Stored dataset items
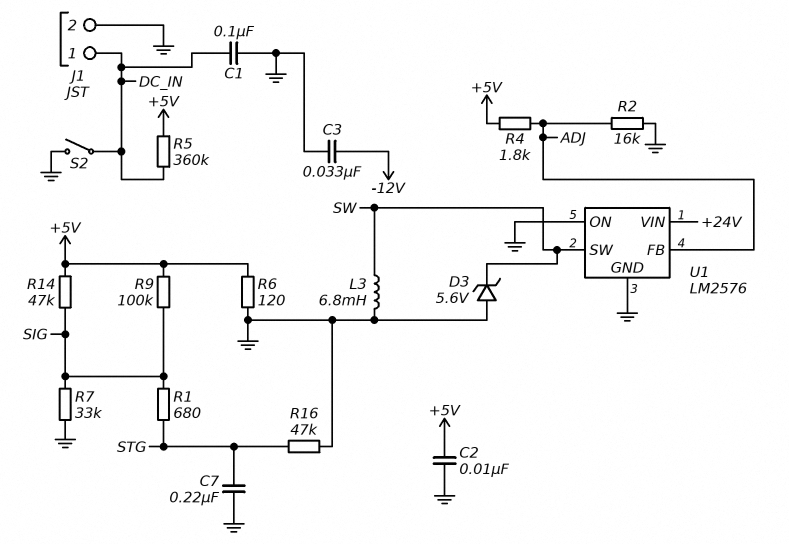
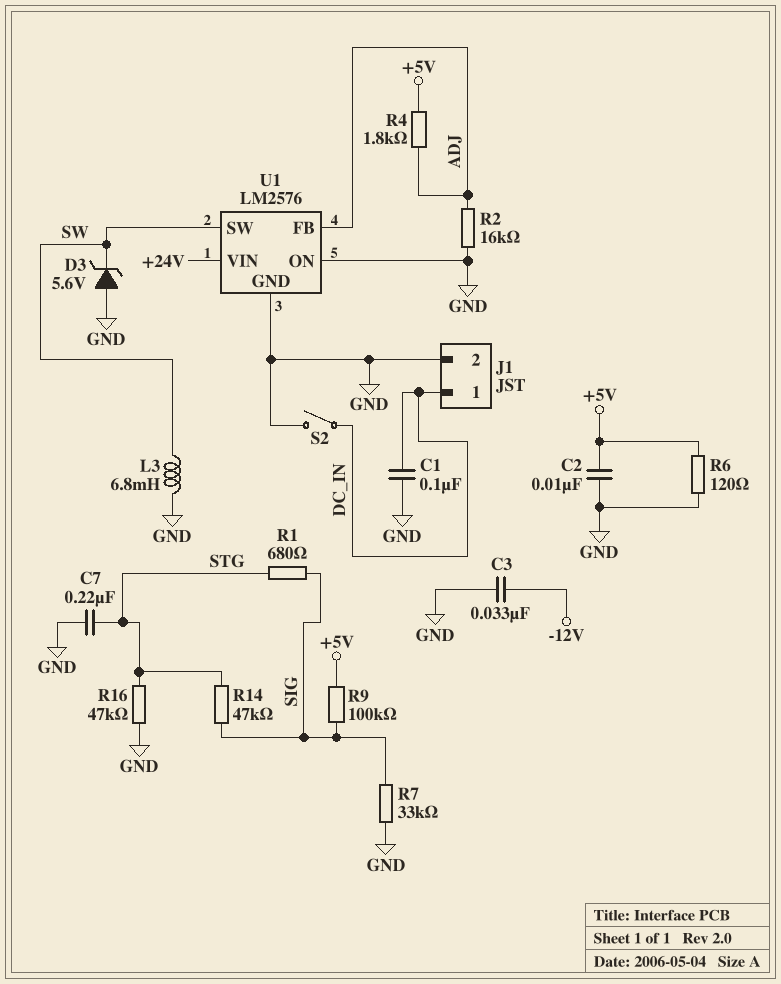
R5: 360k (+5V, DC_IN) -> none
R14: 47k (+5V, SIG) -> 47k (SIG, STG)

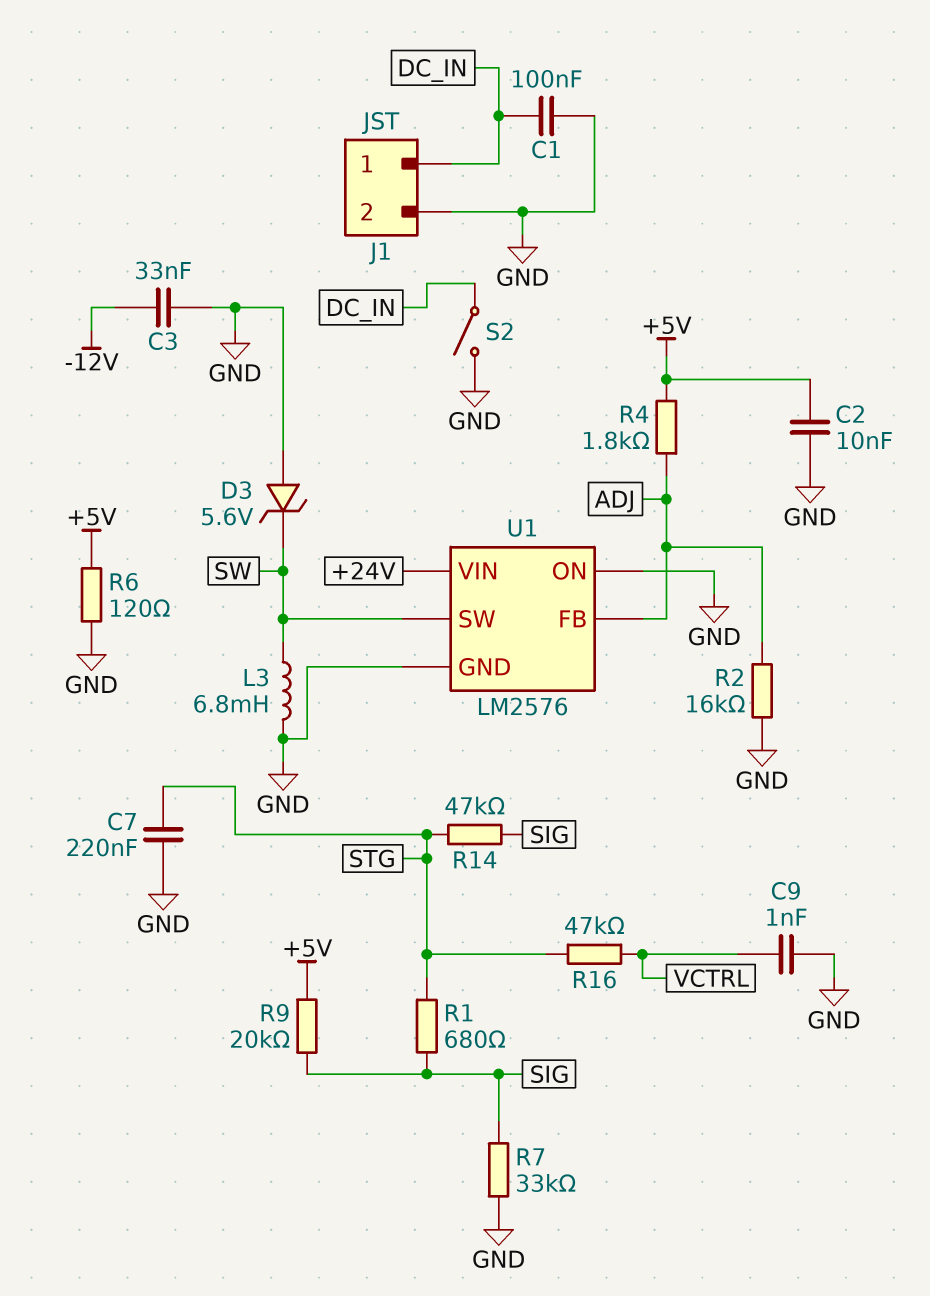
C9: none -> 1nF (GND, VCTRL)
R9: 100k (+5V, SIG) -> 20k (+5V, SIG)
R16: 47k (GND, STG) -> 47k (STG, VCTRL)

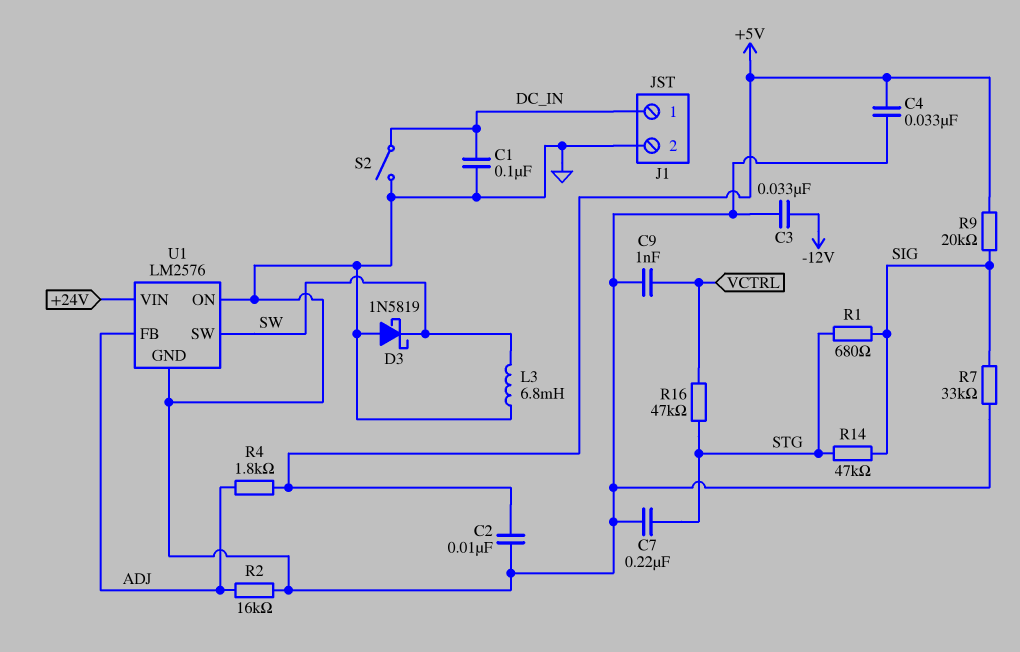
C4: none -> 33nF (+5V, GND)
D3: zener 5.6V (A GND, K SW) -> schottky 1N5819 (A GND, K SW)
R6: 120 (+5V, GND) -> none

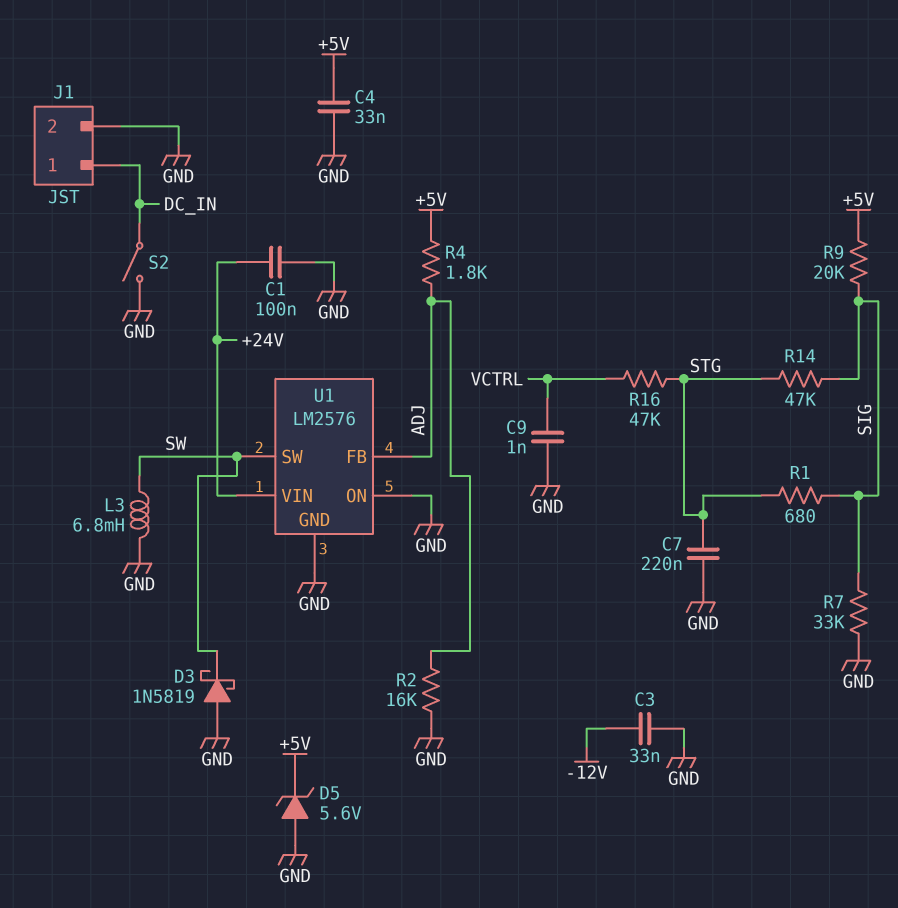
C1: 100nF (DC_IN, GND) -> 100nF (+24V, GND)
C2: 10nF (+5V, GND) -> none
D5: none -> zener 5.6V (A GND, K +5V)

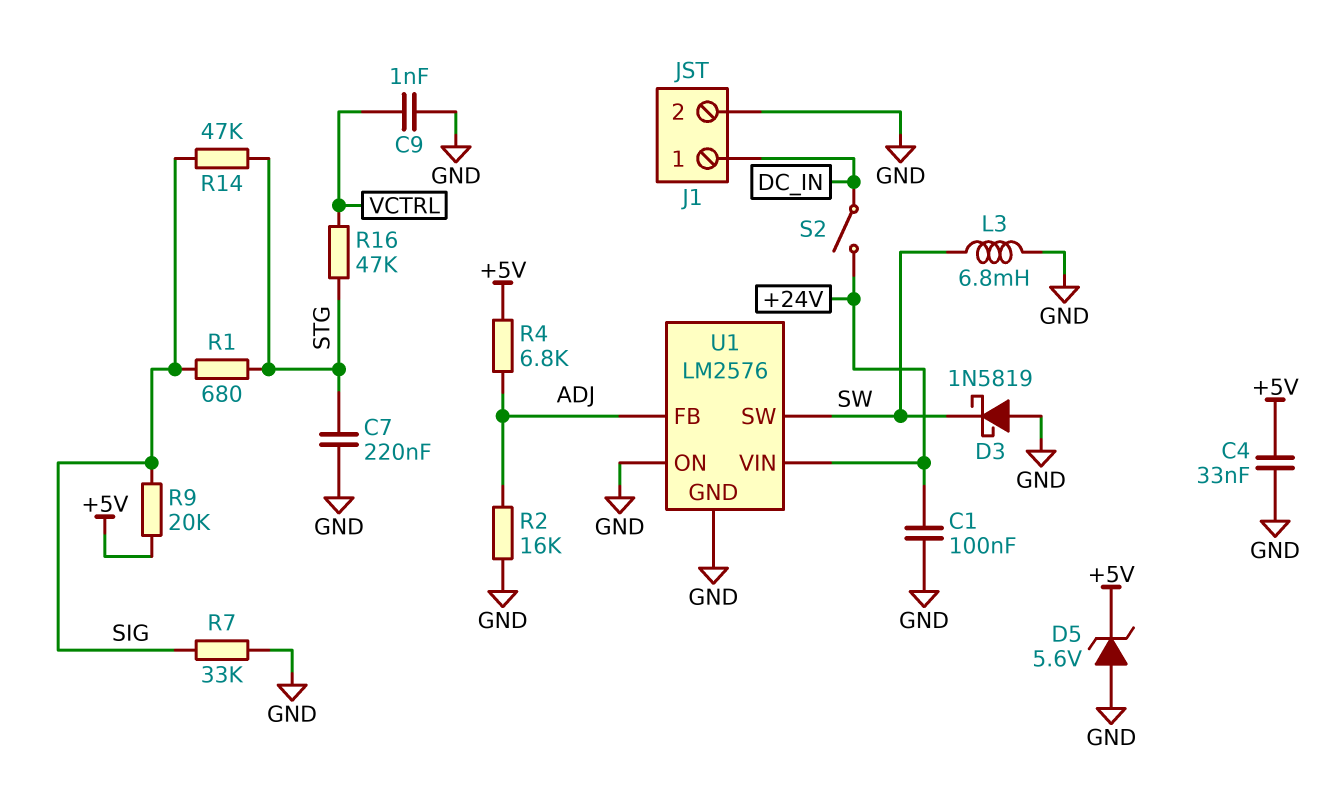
C3: 33nF (-12V, GND) -> none
R4: 1.8k (+5V, ADJ) -> 6.8k (+5V, ADJ)
S2: switch (DC_IN, GND) -> switch (+24V, DC_IN)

▸ **EXERCISE BRIEF**:
Text only, no pictures: copy every entry exactly.

▸ **ANSWER SPACE**:
R5: 360k (+5V, DC_IN) -> none
R14: 47k (+5V, SIG) -> 47k (SIG, STG)

C9: none -> 1nF (GND, VCTRL)
R9: 100k (+5V, SIG) -> 20k (+5V, SIG)
R16: 47k (GND, STG) -> 47k (STG, VCTRL)

C4: none -> 33nF (+5V, GND)
D3: zener 5.6V (A GND, K SW) -> schottky 1N5819 (A GND, K SW)
R6: 120 (+5V, GND) -> none

C1: 100nF (DC_IN, GND) -> 100nF (+24V, GND)
C2: 10nF (+5V, GND) -> none
D5: none -> zener 5.6V (A GND, K +5V)

C3: 33nF (-12V, GND) -> none
R4: 1.8k (+5V, ADJ) -> 6.8k (+5V, ADJ)
S2: switch (DC_IN, GND) -> switch (+24V, DC_IN)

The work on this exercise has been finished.